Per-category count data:
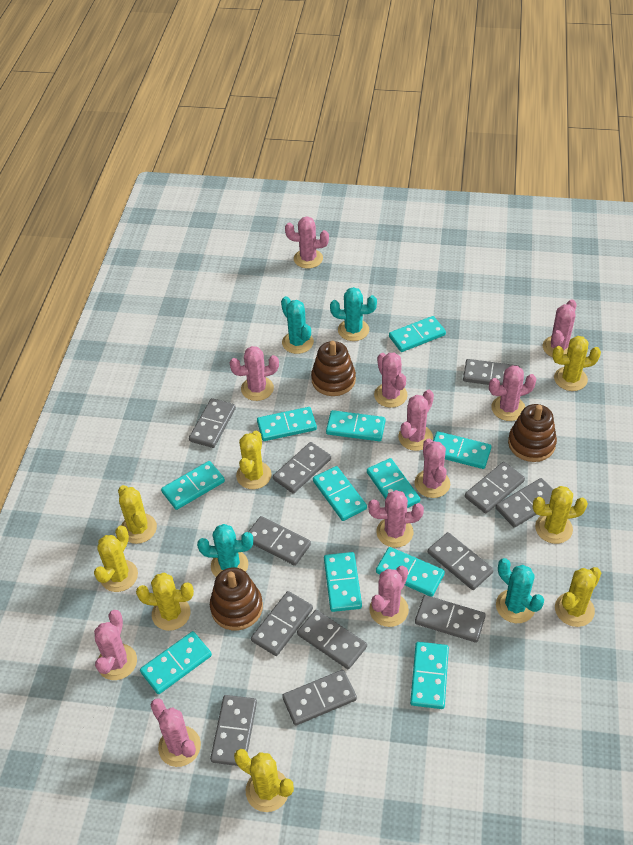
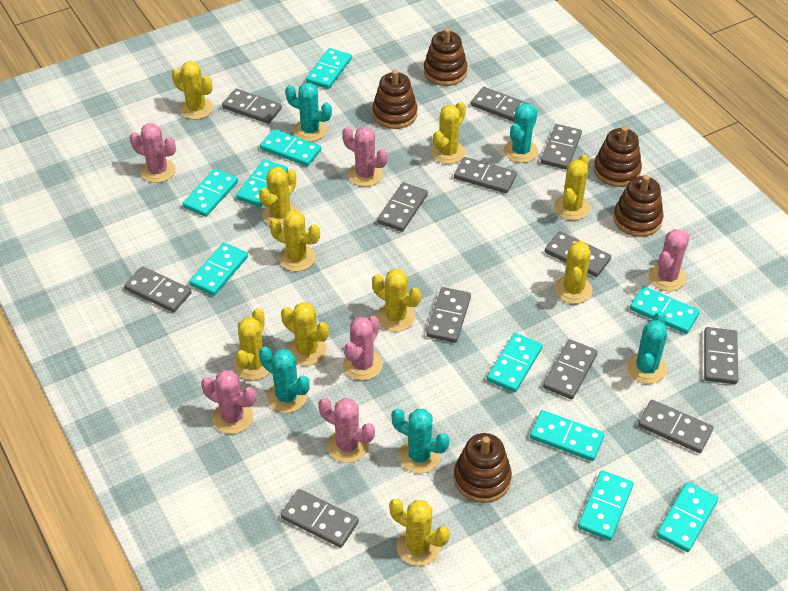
brown stacking toy: 3 -> 5
pink cactus: 11 -> 6
turquoise cactus: 4 -> 5
turquoise domino: 11 -> 10
yellow cactus: 8 -> 10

What this task involves: In your copy, exclude the pictures and repeat each entry above exactly.

Solution for this exercise:
brown stacking toy: 3 -> 5
pink cactus: 11 -> 6
turquoise cactus: 4 -> 5
turquoise domino: 11 -> 10
yellow cactus: 8 -> 10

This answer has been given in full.